— TASK TO COMPLETE —
Output every line below exactly, please, omitting pictures.

— DATA SHOWN —
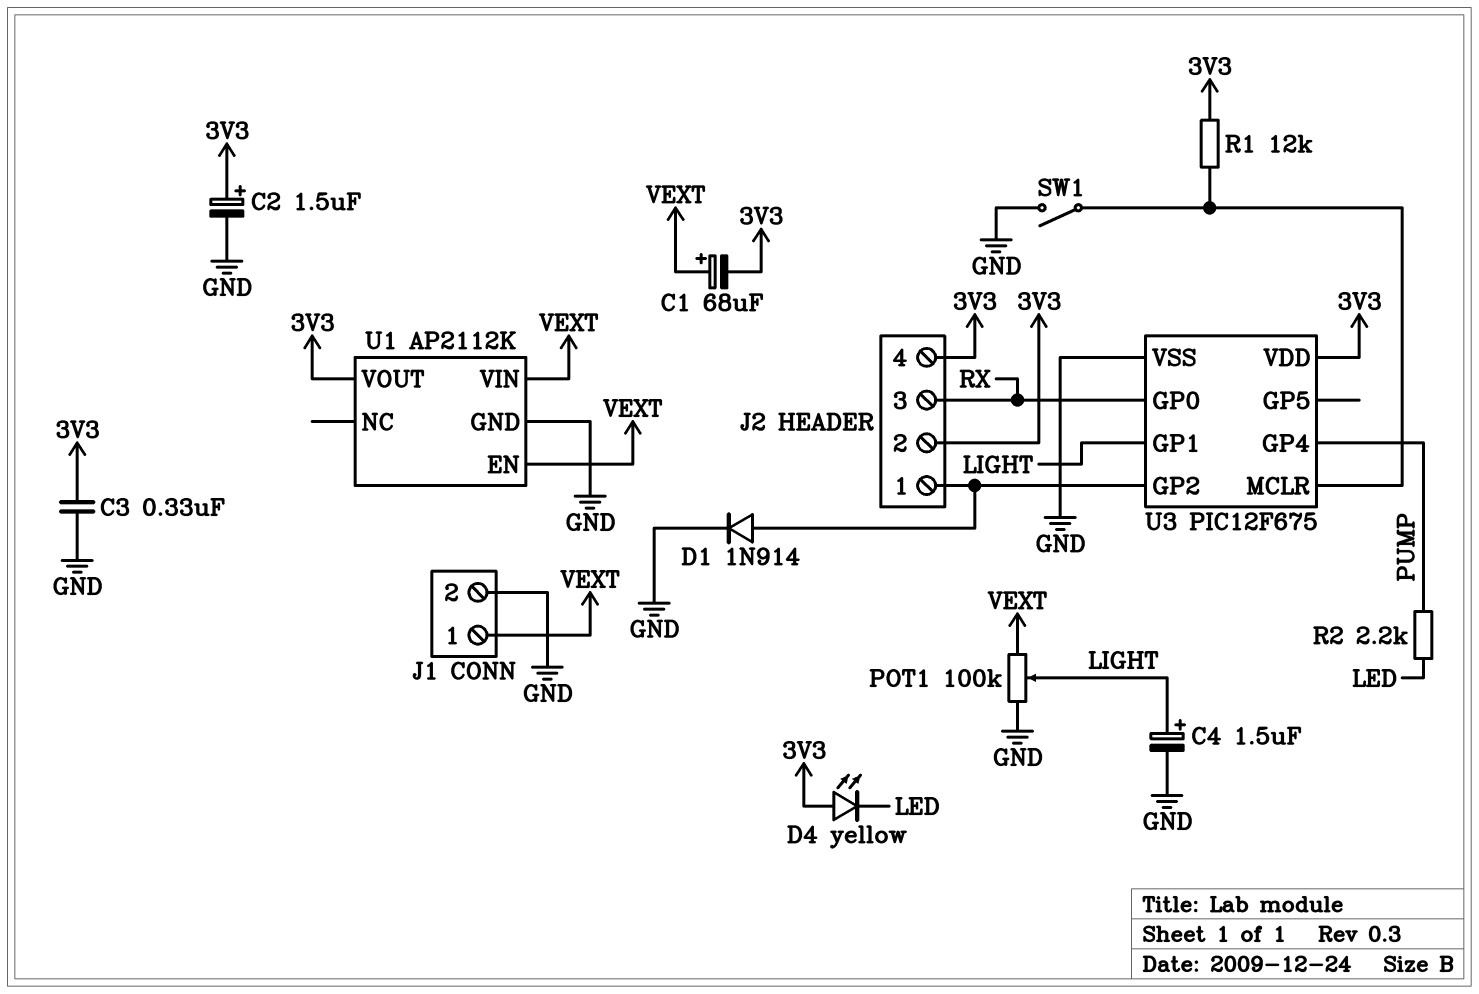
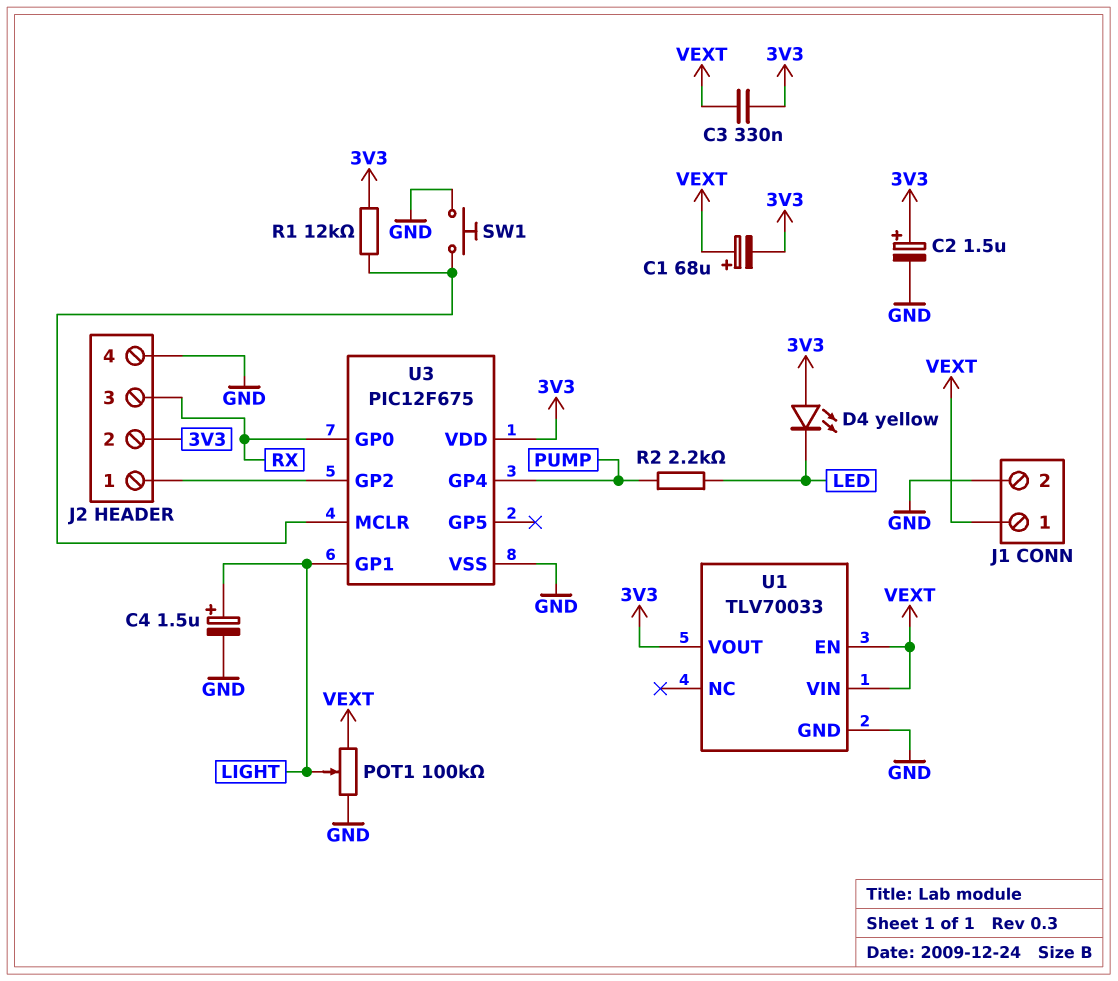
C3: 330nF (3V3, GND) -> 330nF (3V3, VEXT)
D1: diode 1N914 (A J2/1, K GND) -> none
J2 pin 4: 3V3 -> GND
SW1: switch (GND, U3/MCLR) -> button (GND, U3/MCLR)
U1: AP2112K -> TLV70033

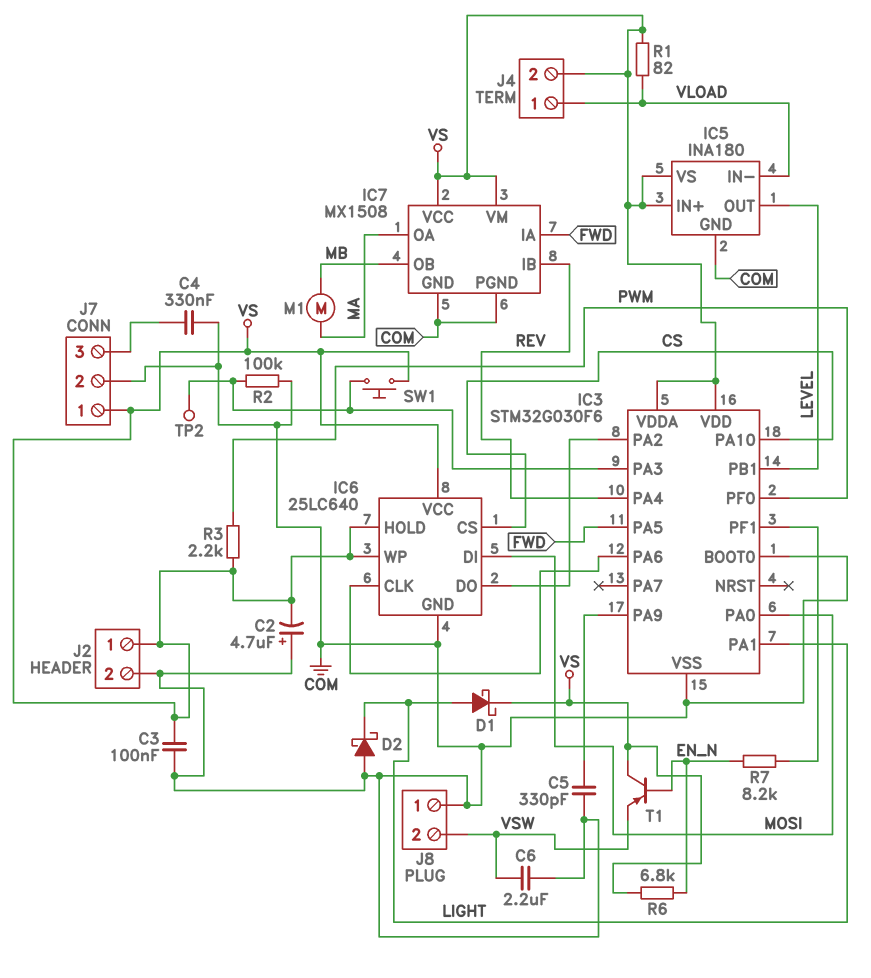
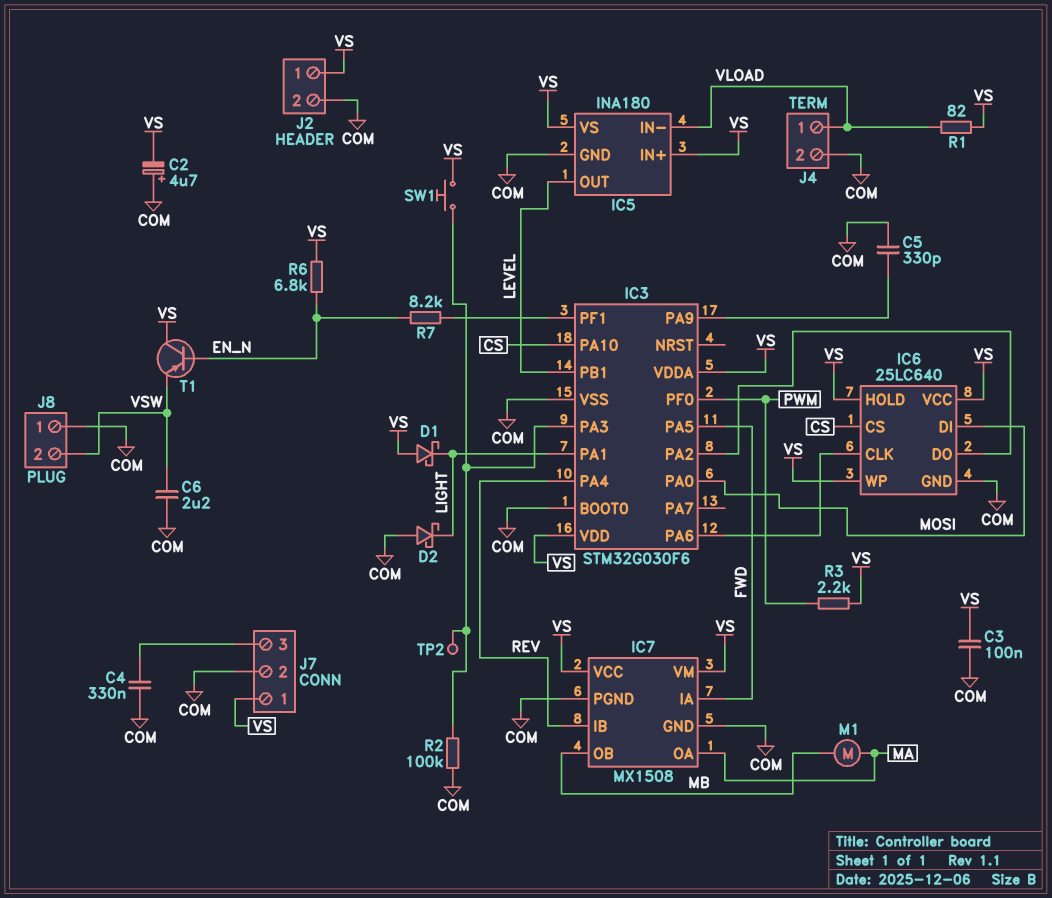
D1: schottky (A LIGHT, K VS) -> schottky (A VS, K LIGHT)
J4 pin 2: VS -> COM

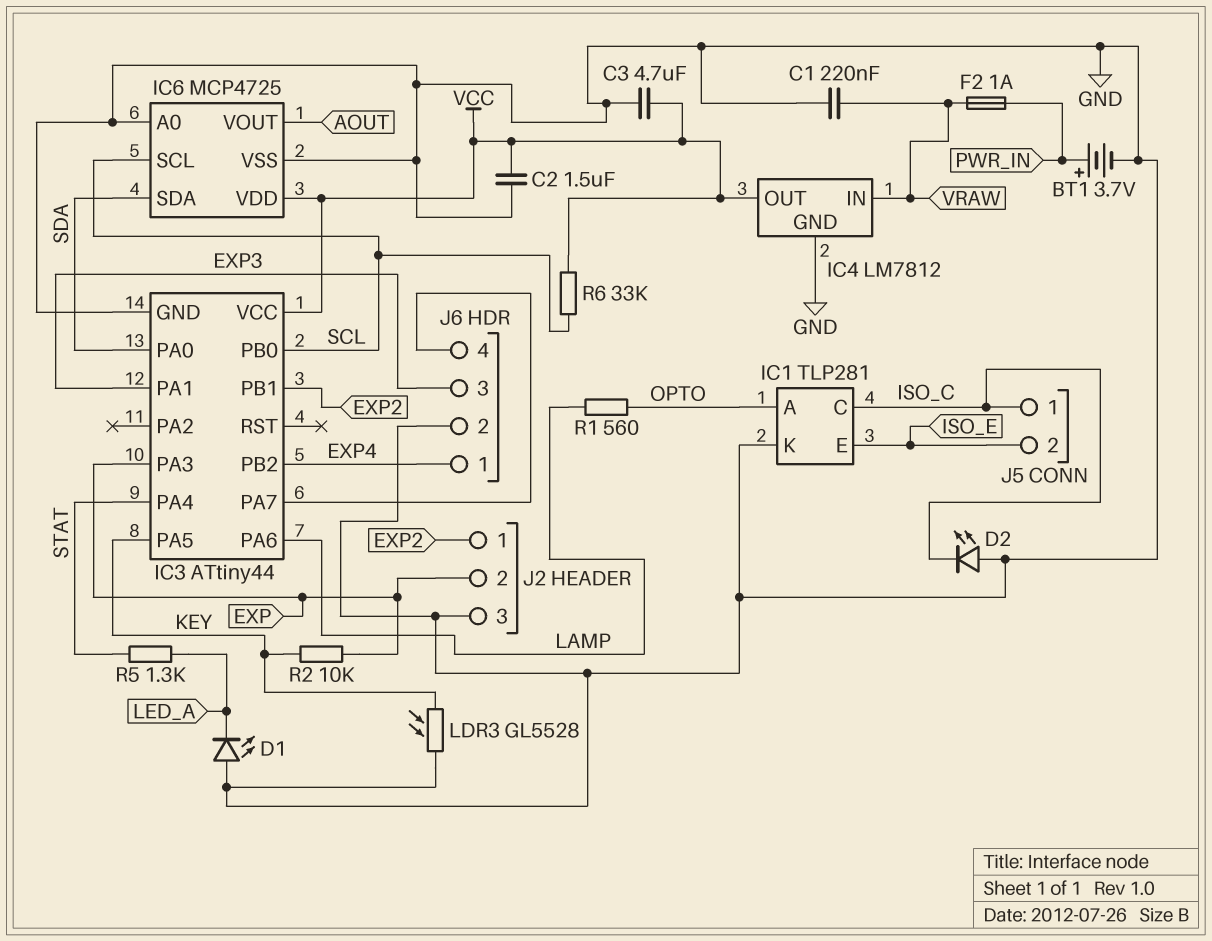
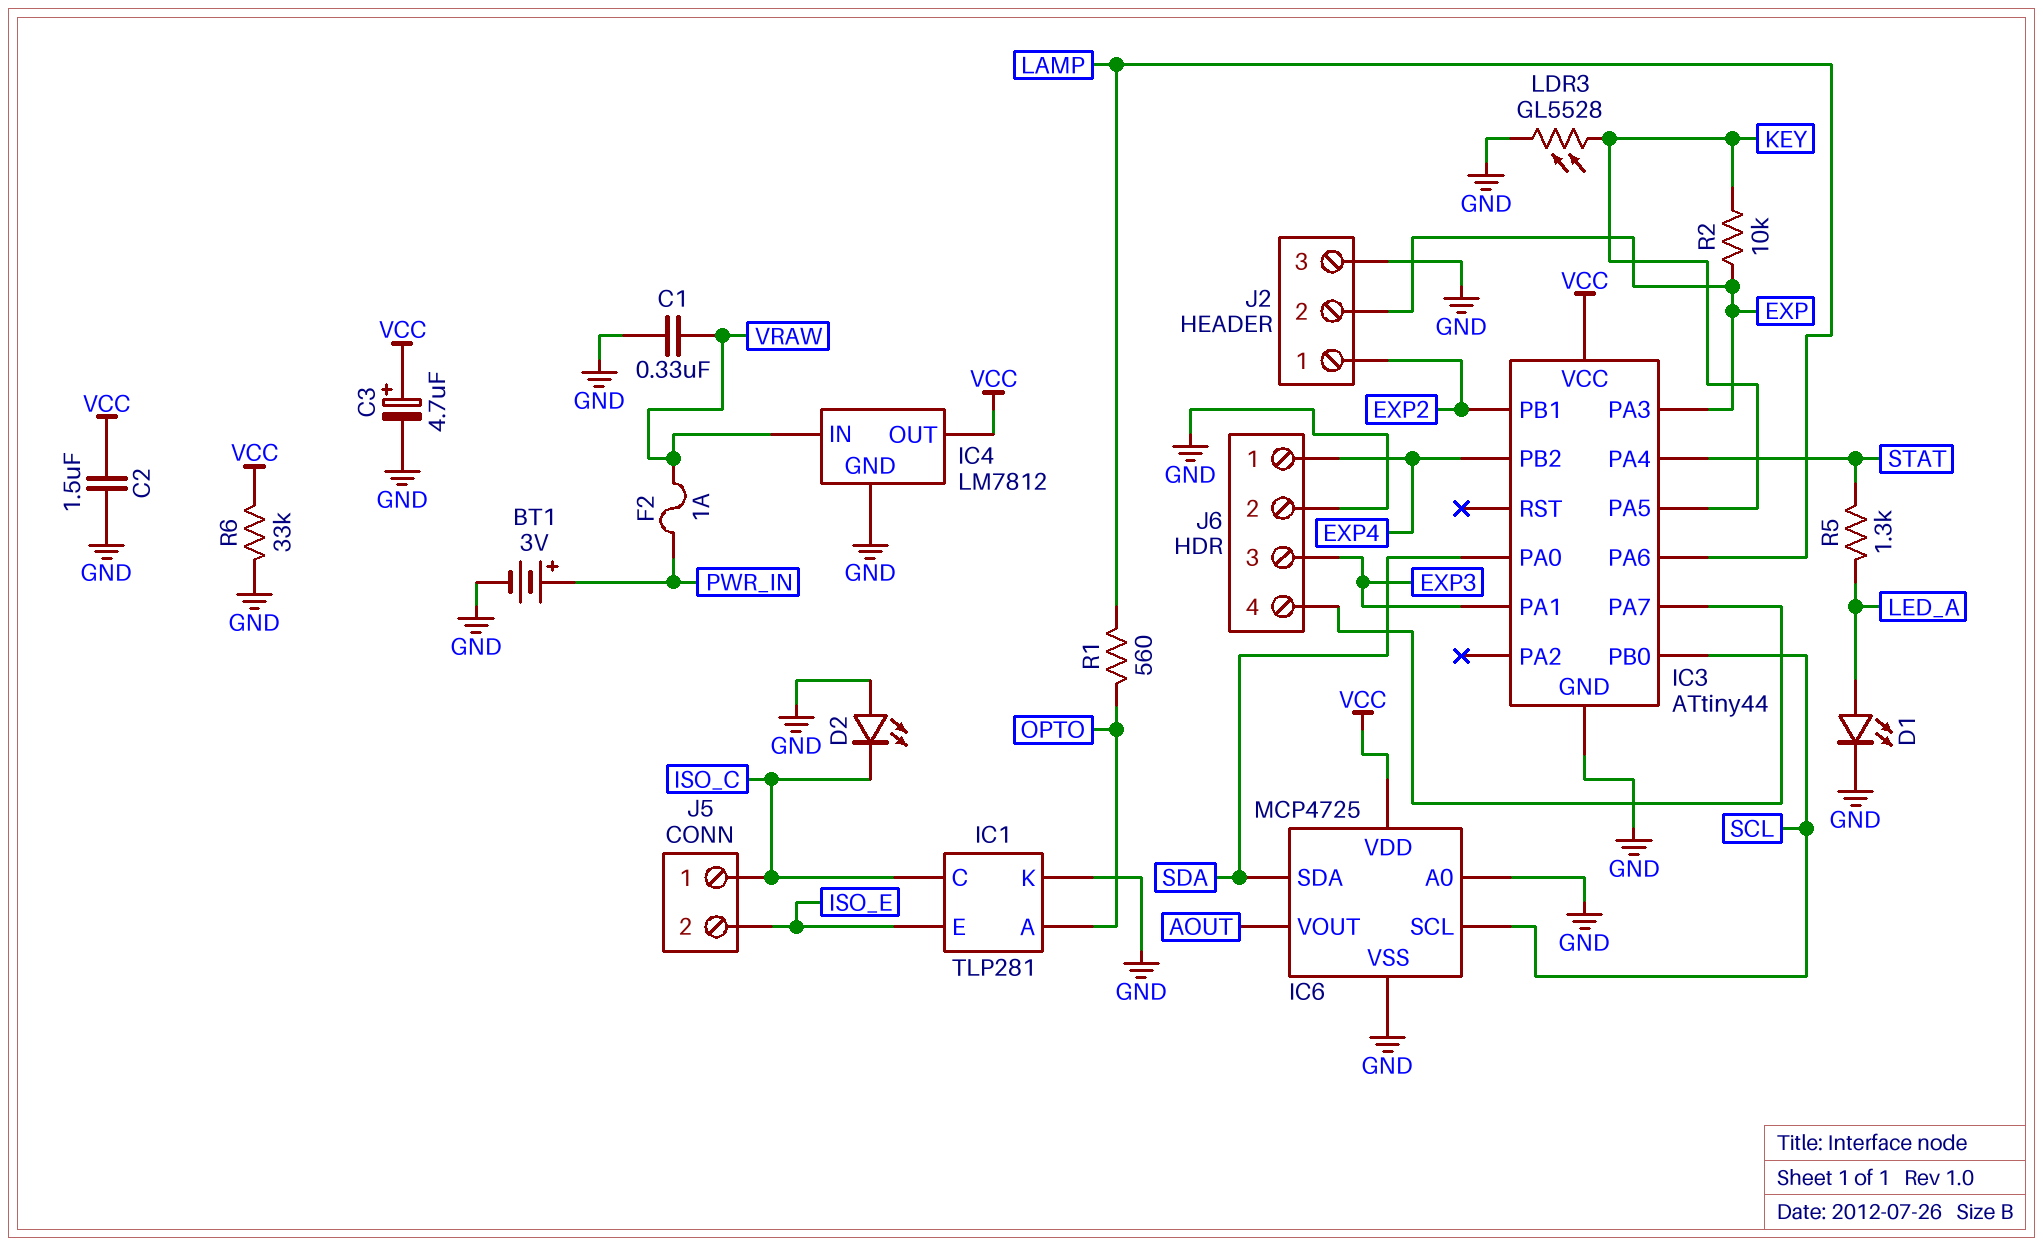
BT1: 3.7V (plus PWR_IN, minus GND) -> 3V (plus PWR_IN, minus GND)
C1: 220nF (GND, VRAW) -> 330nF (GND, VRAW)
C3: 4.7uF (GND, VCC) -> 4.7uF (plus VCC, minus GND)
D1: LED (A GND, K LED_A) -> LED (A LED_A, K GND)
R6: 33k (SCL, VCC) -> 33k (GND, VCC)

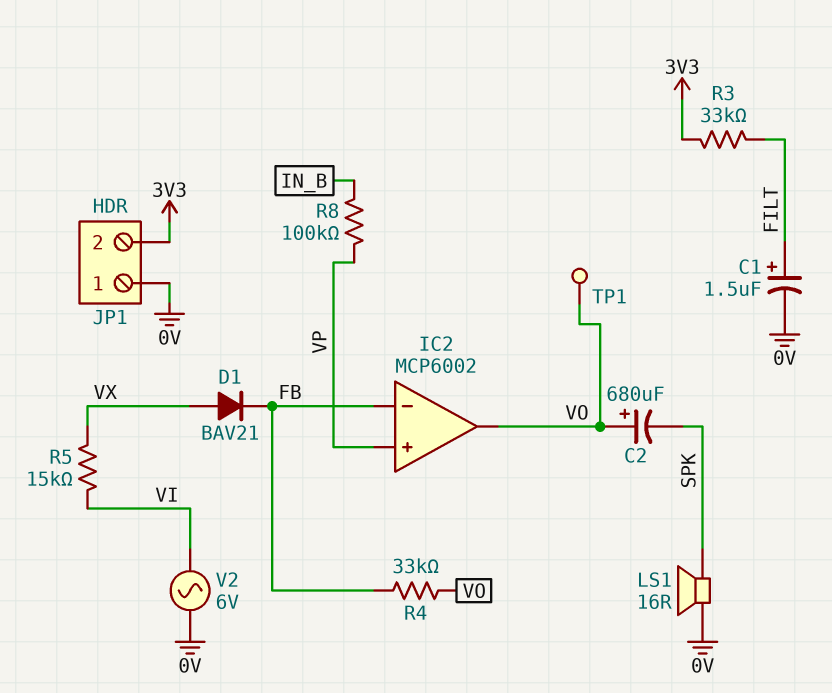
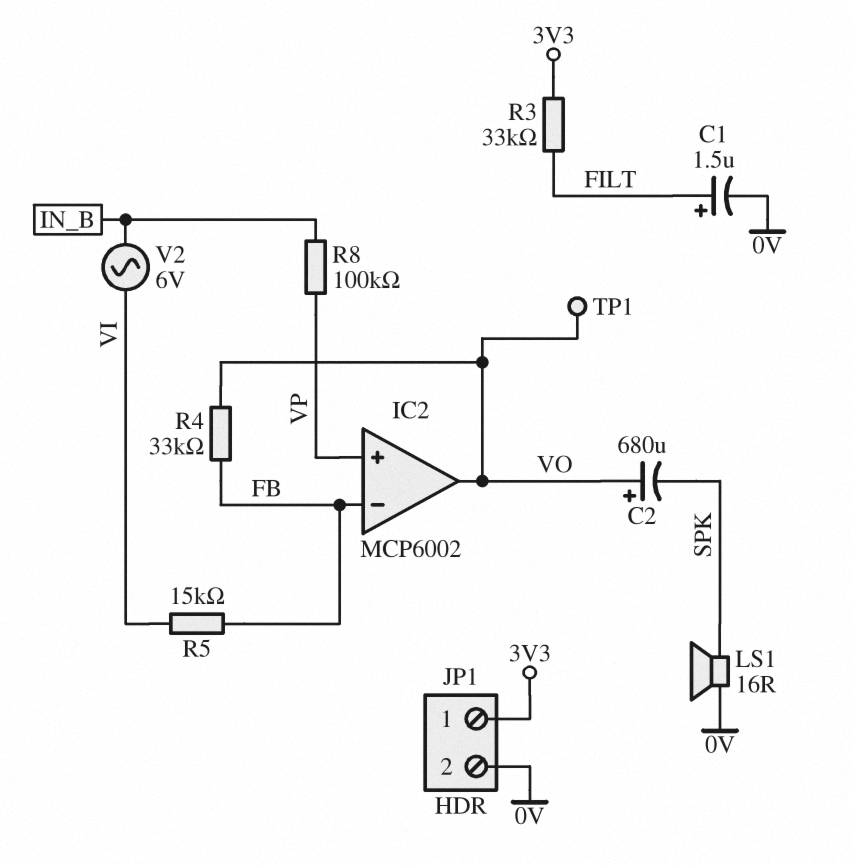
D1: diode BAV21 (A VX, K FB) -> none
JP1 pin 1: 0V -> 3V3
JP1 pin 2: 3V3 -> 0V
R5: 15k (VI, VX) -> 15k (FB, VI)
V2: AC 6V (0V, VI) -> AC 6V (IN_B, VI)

— SOLUTION TO THIS EXERCISE —
C3: 330nF (3V3, GND) -> 330nF (3V3, VEXT)
D1: diode 1N914 (A J2/1, K GND) -> none
J2 pin 4: 3V3 -> GND
SW1: switch (GND, U3/MCLR) -> button (GND, U3/MCLR)
U1: AP2112K -> TLV70033

D1: schottky (A LIGHT, K VS) -> schottky (A VS, K LIGHT)
J4 pin 2: VS -> COM

BT1: 3.7V (plus PWR_IN, minus GND) -> 3V (plus PWR_IN, minus GND)
C1: 220nF (GND, VRAW) -> 330nF (GND, VRAW)
C3: 4.7uF (GND, VCC) -> 4.7uF (plus VCC, minus GND)
D1: LED (A GND, K LED_A) -> LED (A LED_A, K GND)
R6: 33k (SCL, VCC) -> 33k (GND, VCC)

D1: diode BAV21 (A VX, K FB) -> none
JP1 pin 1: 0V -> 3V3
JP1 pin 2: 3V3 -> 0V
R5: 15k (VI, VX) -> 15k (FB, VI)
V2: AC 6V (0V, VI) -> AC 6V (IN_B, VI)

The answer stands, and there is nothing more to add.